> **Work to be completed**: Report each line of the records below that holds the word "pink".

Scene difference descriptions
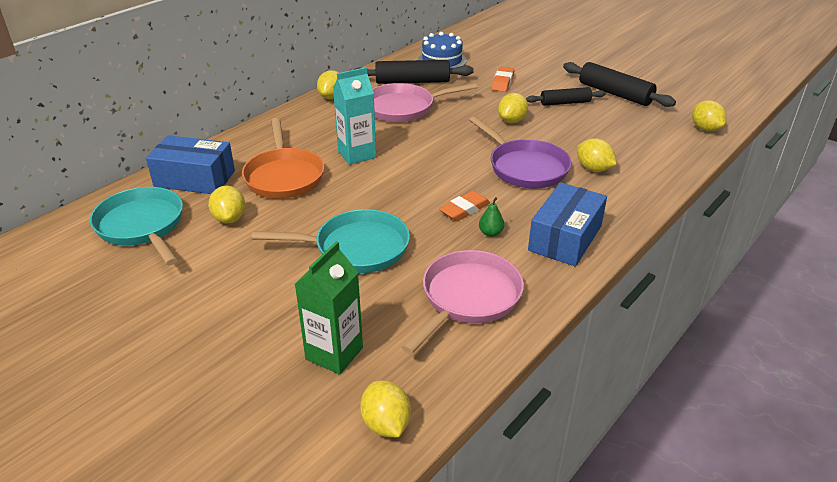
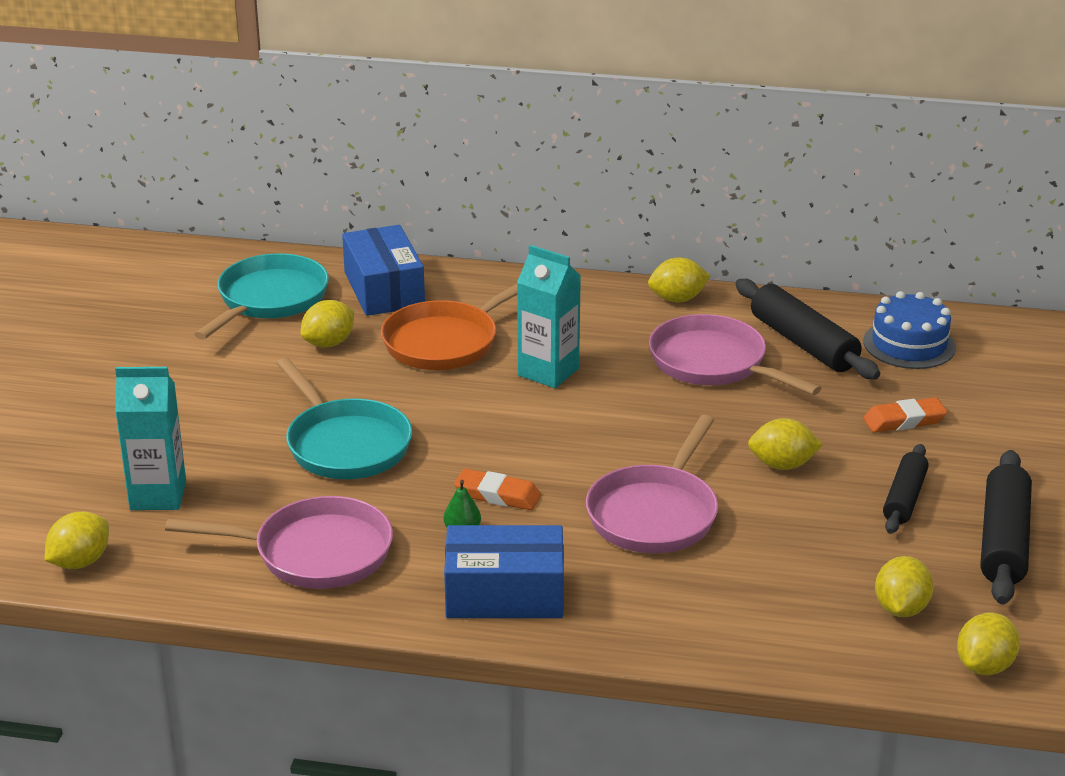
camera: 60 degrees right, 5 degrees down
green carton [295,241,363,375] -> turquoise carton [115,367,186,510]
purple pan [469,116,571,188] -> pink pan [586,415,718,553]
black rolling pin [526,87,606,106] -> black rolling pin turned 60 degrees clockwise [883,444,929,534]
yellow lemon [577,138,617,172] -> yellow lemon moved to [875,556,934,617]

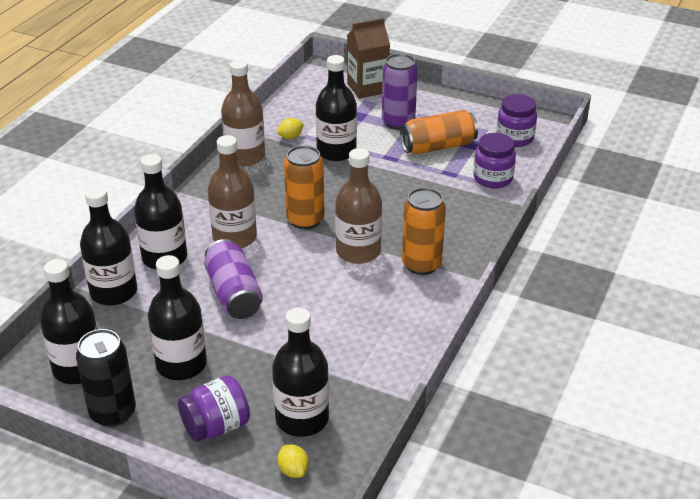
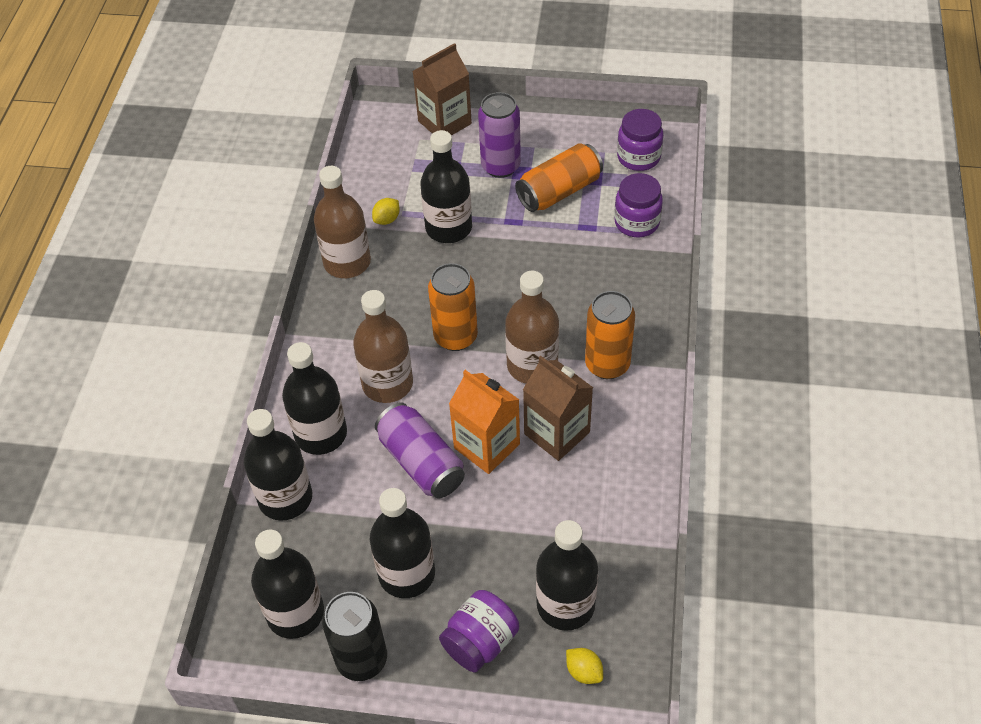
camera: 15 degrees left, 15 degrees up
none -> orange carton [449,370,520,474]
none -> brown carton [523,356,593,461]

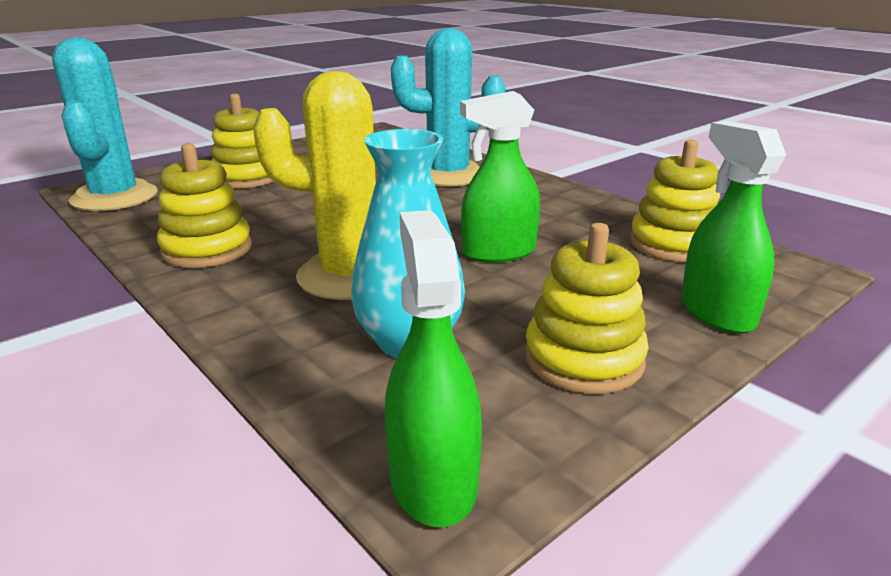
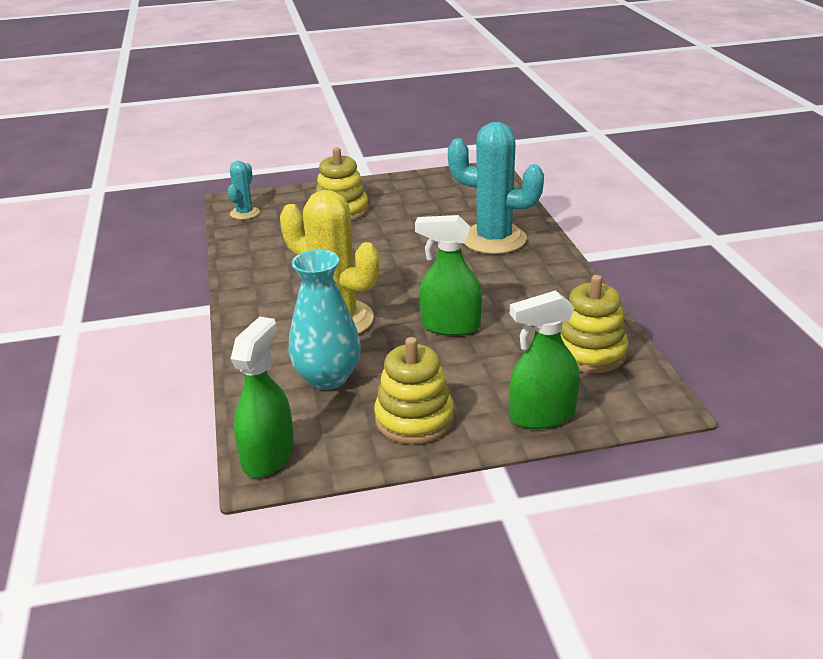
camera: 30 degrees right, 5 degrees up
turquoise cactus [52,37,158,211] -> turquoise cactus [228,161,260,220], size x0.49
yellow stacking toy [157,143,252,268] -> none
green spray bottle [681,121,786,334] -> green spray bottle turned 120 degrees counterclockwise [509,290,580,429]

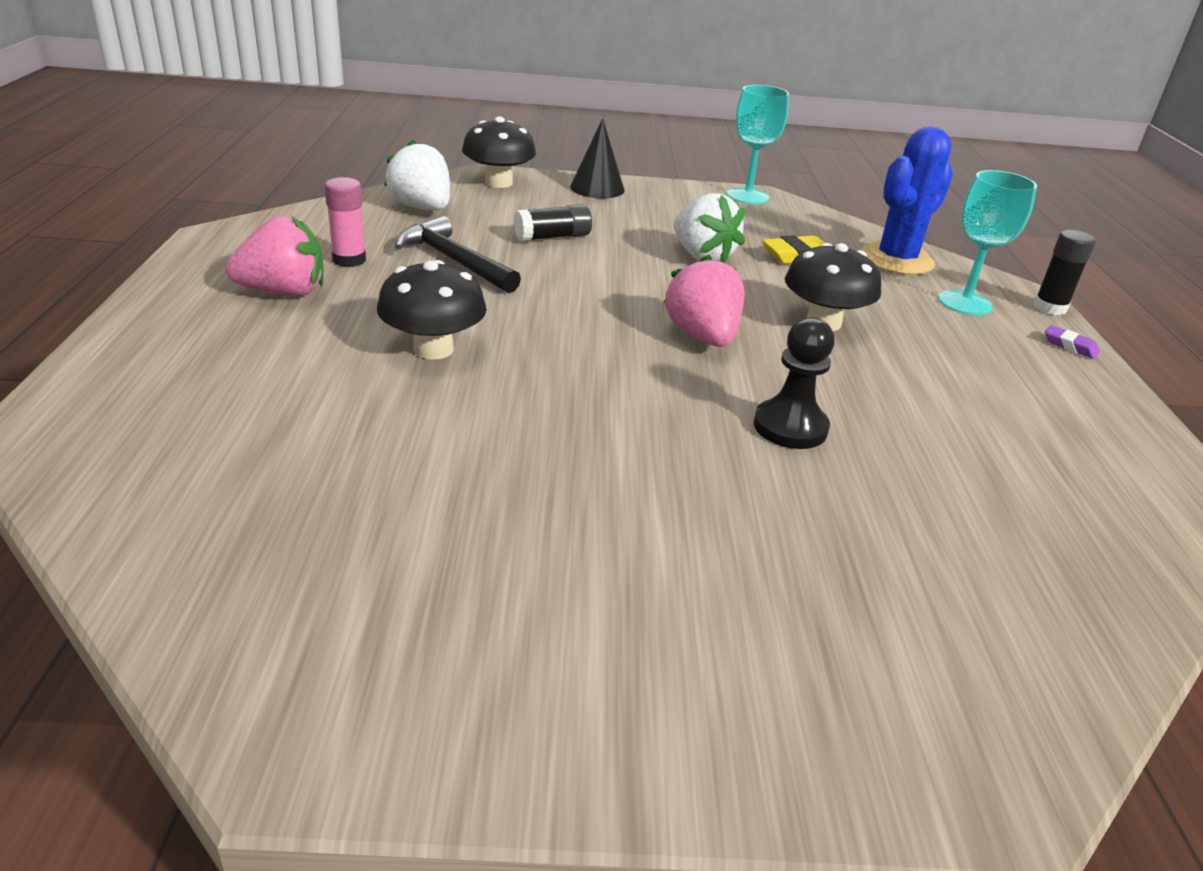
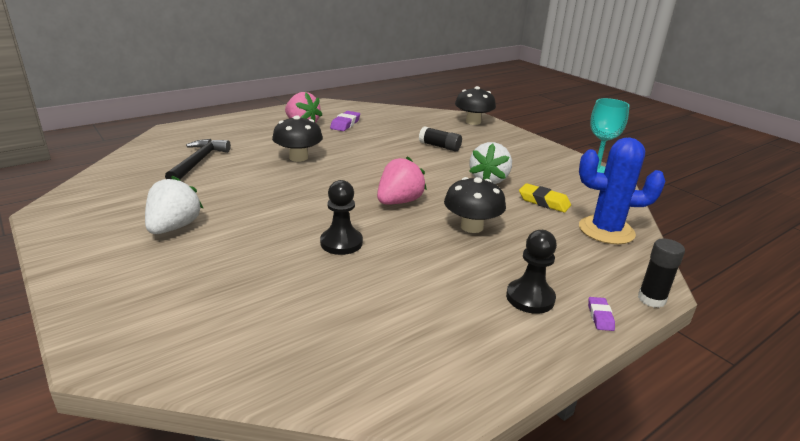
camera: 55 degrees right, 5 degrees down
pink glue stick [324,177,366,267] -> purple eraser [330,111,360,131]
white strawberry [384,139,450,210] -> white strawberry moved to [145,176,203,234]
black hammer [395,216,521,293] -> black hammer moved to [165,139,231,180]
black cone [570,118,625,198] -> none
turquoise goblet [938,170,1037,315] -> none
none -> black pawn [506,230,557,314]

> **Written response**:
purple pan [469,116,571,188] -> pink pan [586,415,718,553]
pink glue stick [324,177,366,267] -> purple eraser [330,111,360,131]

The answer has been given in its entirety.